# Your objective
From the first line to the last, retype everything below exactly, minus the pictures.

•••

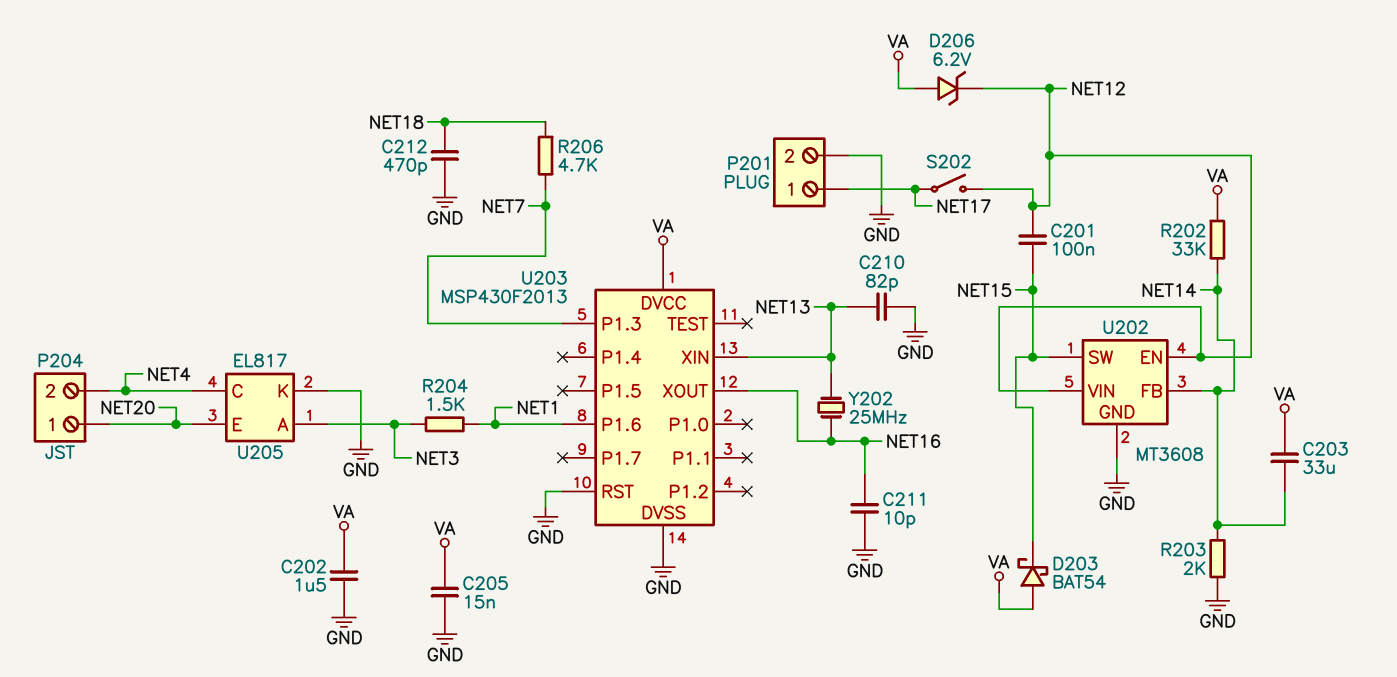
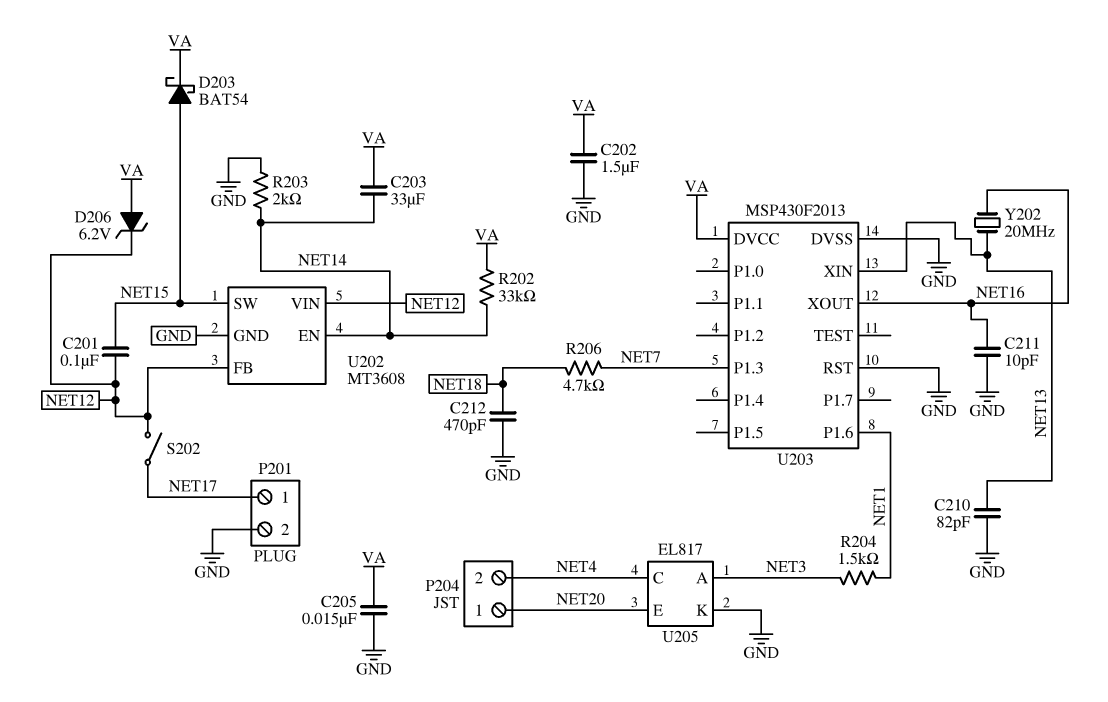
D203: schottky BAT54 (A VA, K NET15) -> schottky BAT54 (A NET15, K VA)
U202 pin EN: NET12 -> NET14
U202 pin FB: NET14 -> NET12
Y202: 25MHz (NET13, NET16) -> 20MHz (NET13, NET16)

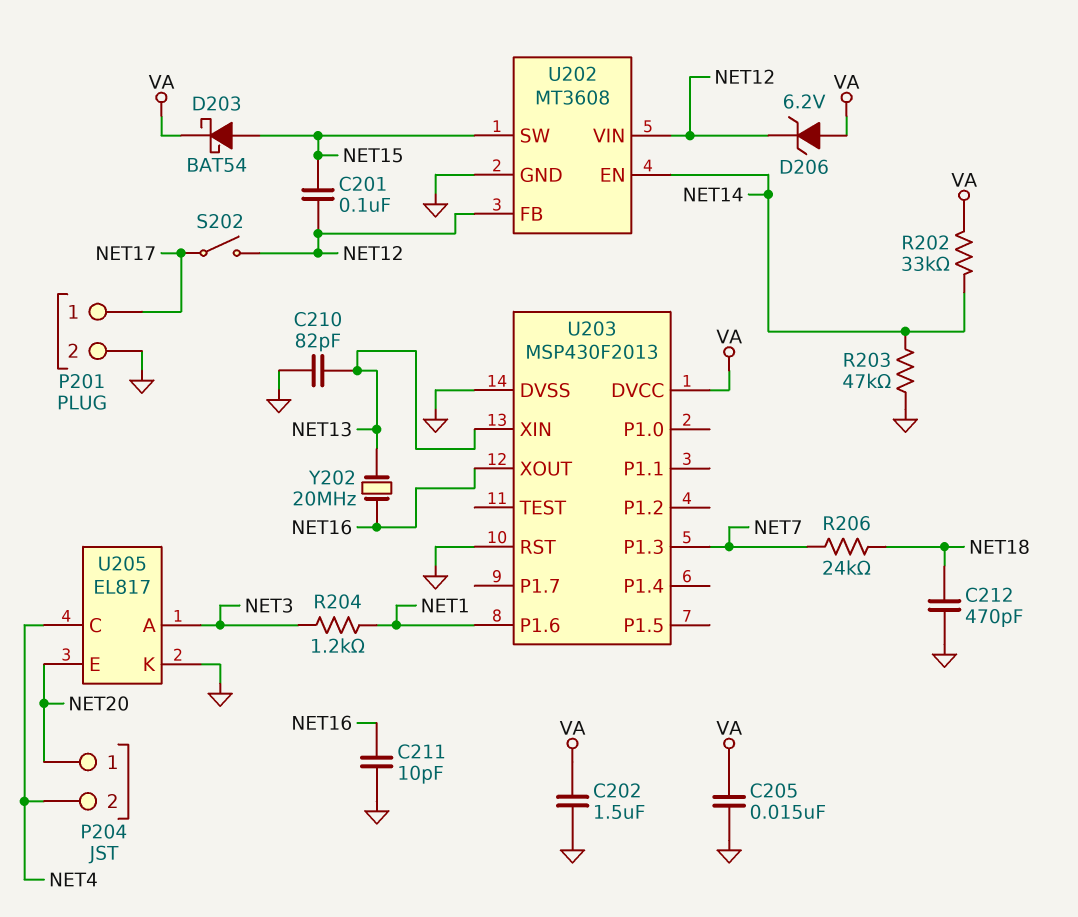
C203: 33uF (NET14, VA) -> none
R203: 2k (GND, NET14) -> 47k (GND, NET14)
R204: 1.5k (NET1, NET3) -> 1.2k (NET1, NET3)
R206: 4.7k (NET7, NET18) -> 24k (NET7, NET18)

•••

# Answer space
D203: schottky BAT54 (A VA, K NET15) -> schottky BAT54 (A NET15, K VA)
U202 pin EN: NET12 -> NET14
U202 pin FB: NET14 -> NET12
Y202: 25MHz (NET13, NET16) -> 20MHz (NET13, NET16)

C203: 33uF (NET14, VA) -> none
R203: 2k (GND, NET14) -> 47k (GND, NET14)
R204: 1.5k (NET1, NET3) -> 1.2k (NET1, NET3)
R206: 4.7k (NET7, NET18) -> 24k (NET7, NET18)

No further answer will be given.